Although the entries contain pictures, write out only their text, exactly as it stands.

- Supplied entries -
━━━

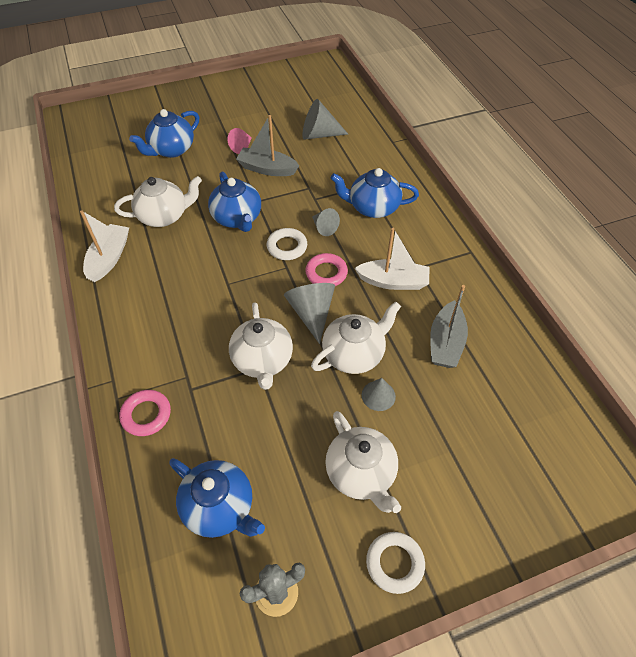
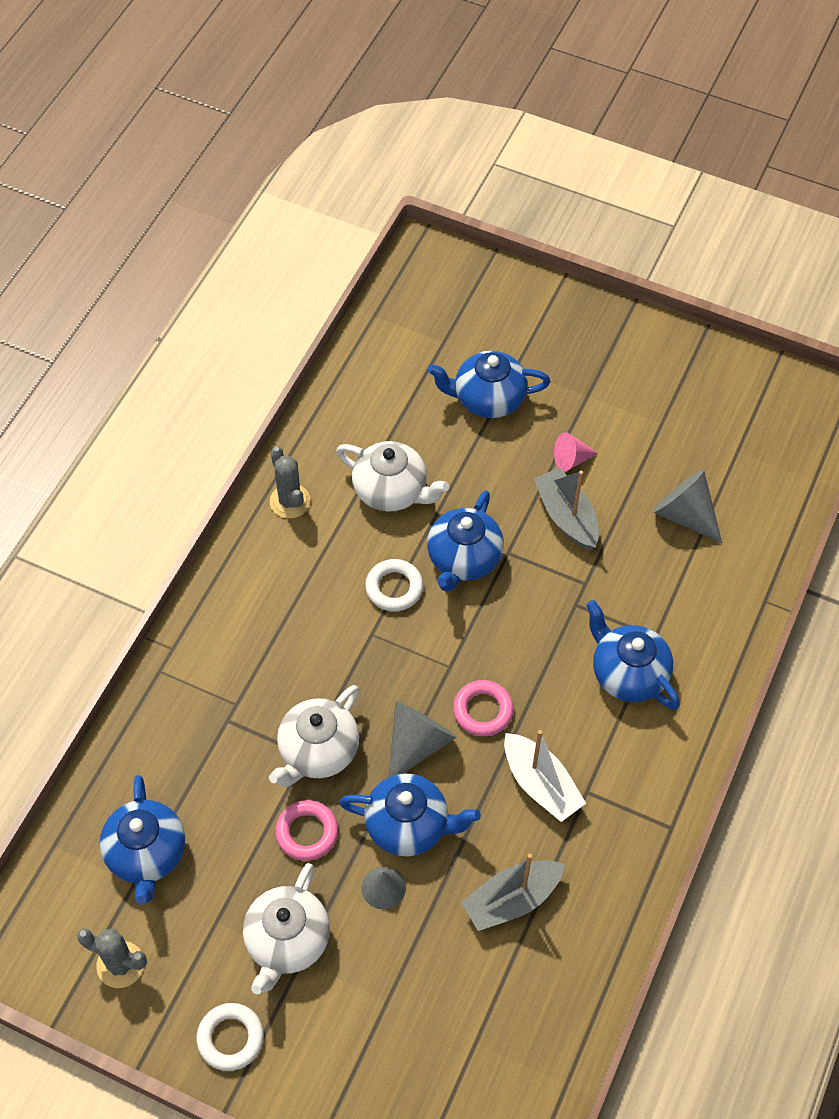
camera: 45 degrees right, 5 degrees up
(109, 258) = (290, 501): white boat -> grey cactus
(146, 415) = (168, 711): pink ring -> pink ring (307, 832)
(287, 247) = (477, 642): white ring -> white ring (394, 588)
(324, 228) = (543, 652): grey cone -> none
(354, 354) = (408, 825): white teapot -> blue teapot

━━━

- Answer to this exercise -
camera: 45 degrees right, 5 degrees up
(109, 258) = (290, 501): white boat -> grey cactus
(146, 415) = (168, 711): pink ring -> pink ring (307, 832)
(287, 247) = (477, 642): white ring -> white ring (394, 588)
(324, 228) = (543, 652): grey cone -> none
(354, 354) = (408, 825): white teapot -> blue teapot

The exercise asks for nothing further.